Please repeat nothing except the lines from the one containing "P101 pin 2: GND -> N008" through the end of the records, exactly and without pictures.
==== Provided information ====
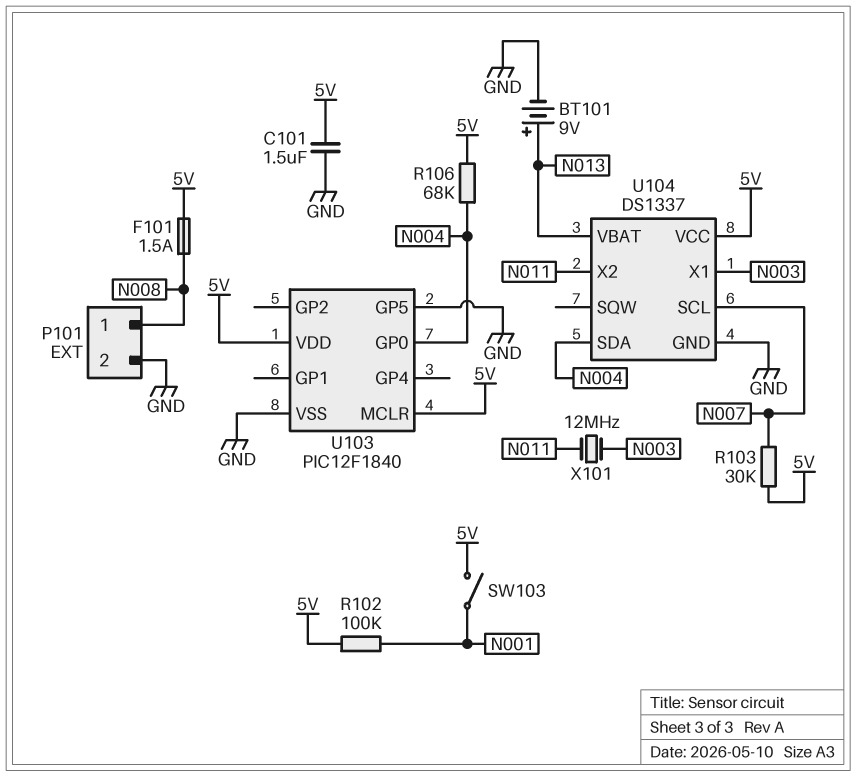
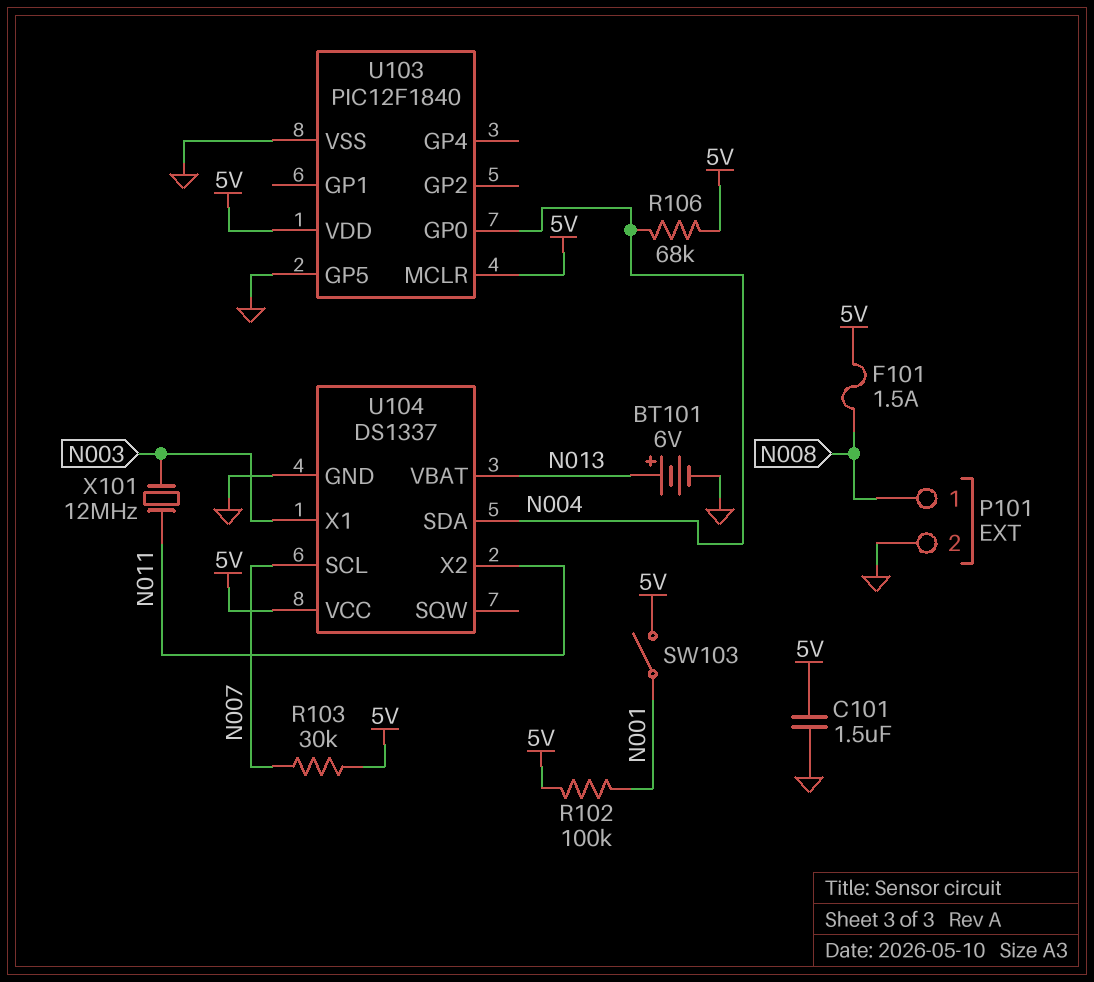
BT101: 9V (plus N013, minus GND) -> 6V (plus N013, minus GND)

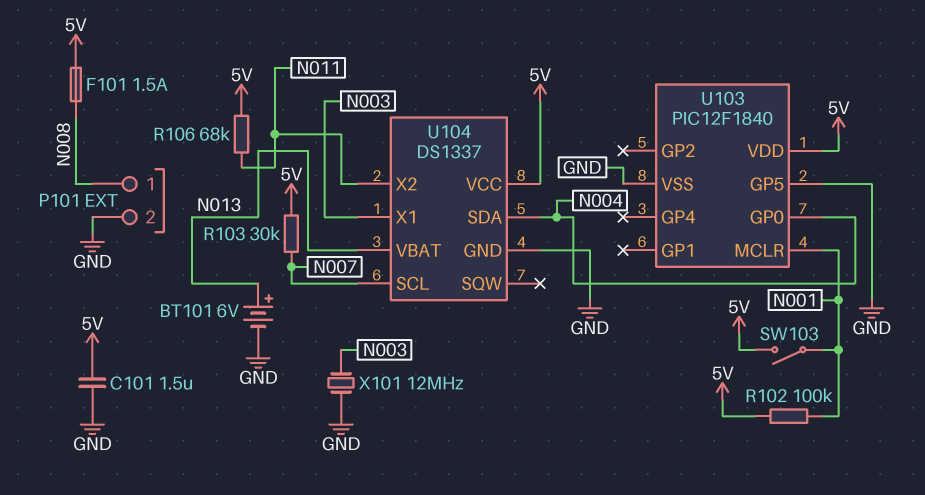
R106: 68k (5V, N004) -> 68k (5V, N011)
U103 pin MCLR: 5V -> N001
X101: 12MHz (N003, N011) -> 12MHz (GND, N003)

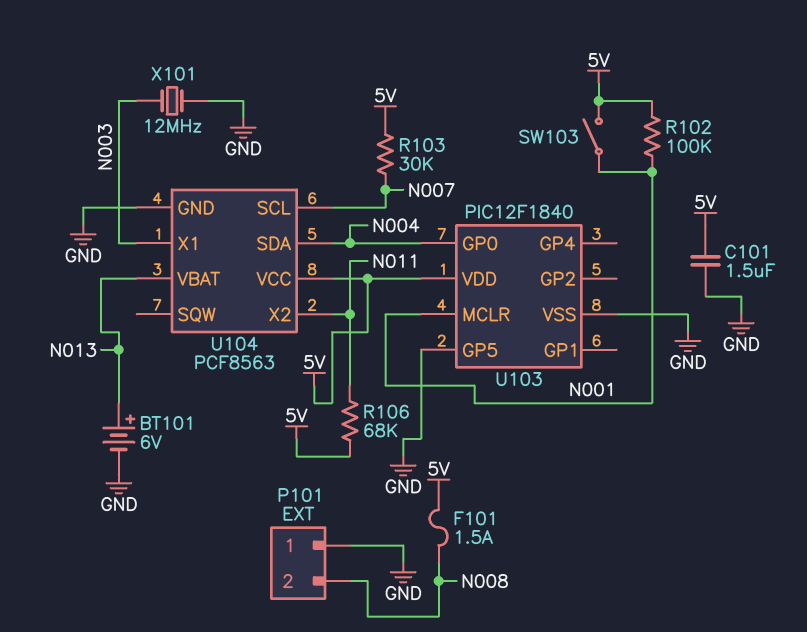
P101 pin 1: N008 -> GND
P101 pin 2: GND -> N008
U104: DS1337 -> PCF8563

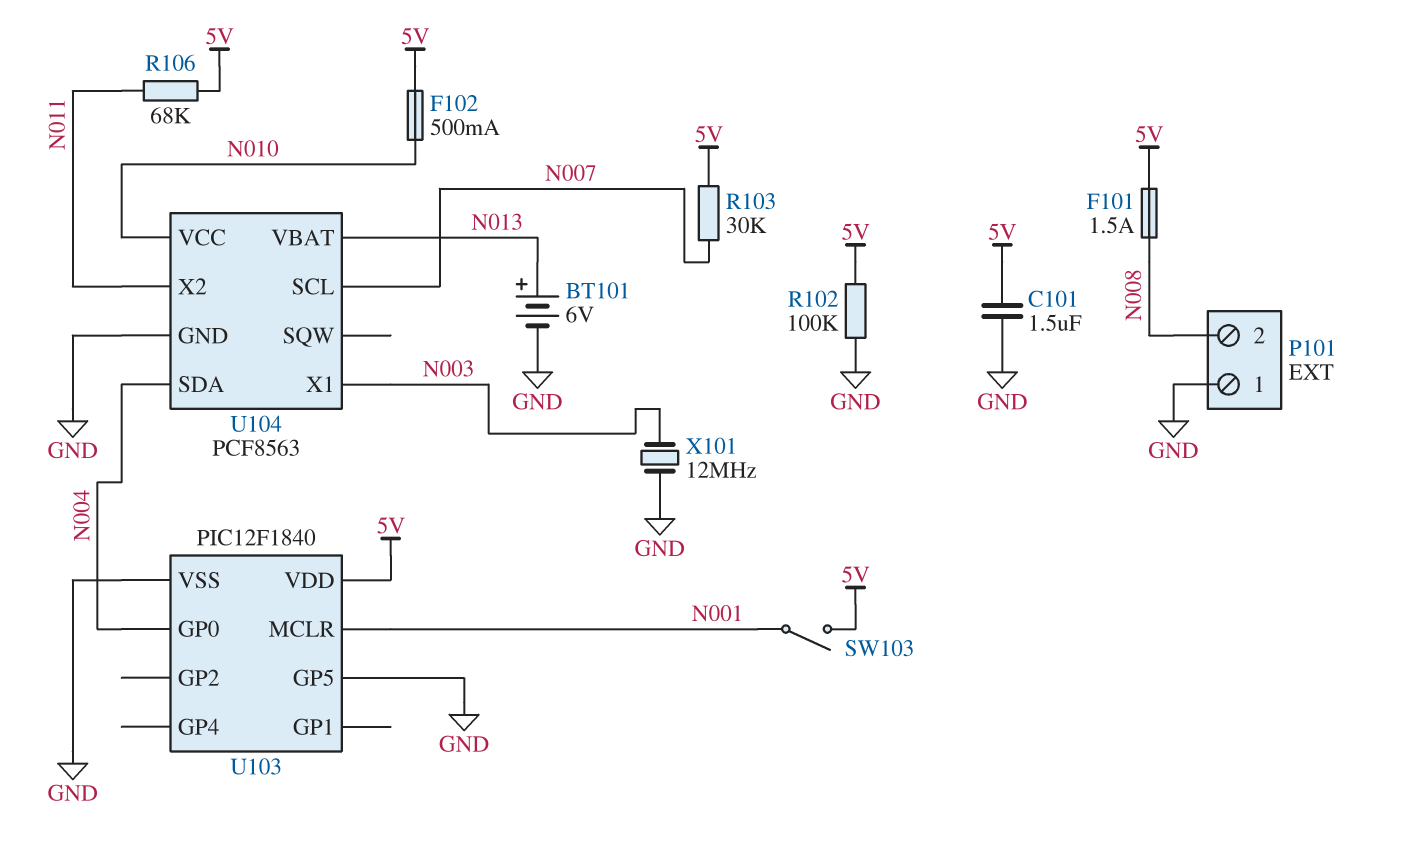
F102: none -> 500mA (5V, N010)
R102: 100k (5V, N001) -> 100k (5V, GND)
U104 pin VCC: 5V -> N010

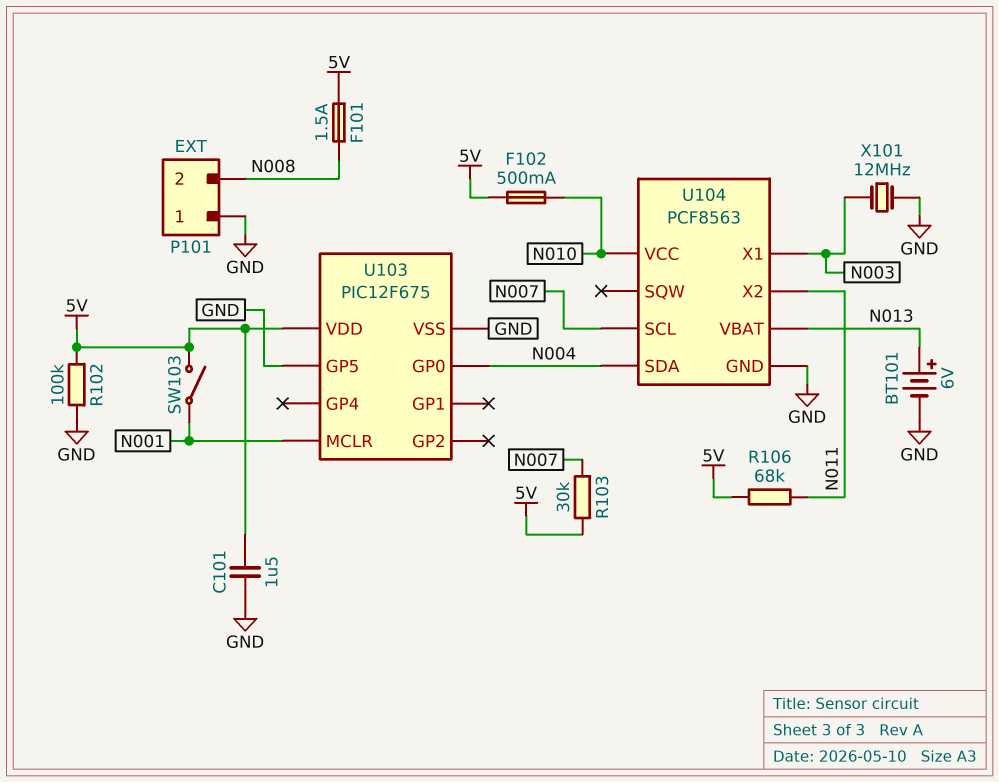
U103: PIC12F1840 -> PIC12F675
====
◆ **Response**:
P101 pin 2: GND -> N008
U104: DS1337 -> PCF8563

F102: none -> 500mA (5V, N010)
R102: 100k (5V, N001) -> 100k (5V, GND)
U104 pin VCC: 5V -> N010

U103: PIC12F1840 -> PIC12F675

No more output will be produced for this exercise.